**Work to be completed**: Your output should consist solely of the lines from the one holding "cyan triangle: (66, 78)" to the end of the records below, inclusive, reproduced exactly and free of pictures.

Two-dimensional motion records
────────

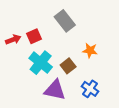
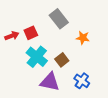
orange star: (90, 50) -> (83, 38), moved

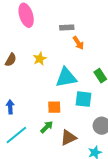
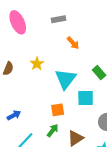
gray rectangle: (67, 28) -> (59, 19), moved
cyan triangle: (66, 78) -> (66, 79), turned -35
blue arrow: (10, 107) -> (14, 115), turned 72

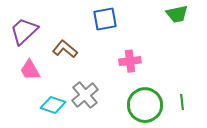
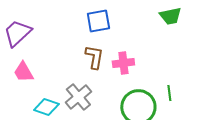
brown L-shape: (65, 49) -> (94, 57), moved, turned 60
green line: (182, 102) -> (169, 93), moved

────────

**Answer for this exercise**:
cyan triangle: (66, 78) -> (66, 79), turned -35
blue arrow: (10, 107) -> (14, 115), turned 72

brown L-shape: (65, 49) -> (94, 57), moved, turned 60
green line: (182, 102) -> (169, 93), moved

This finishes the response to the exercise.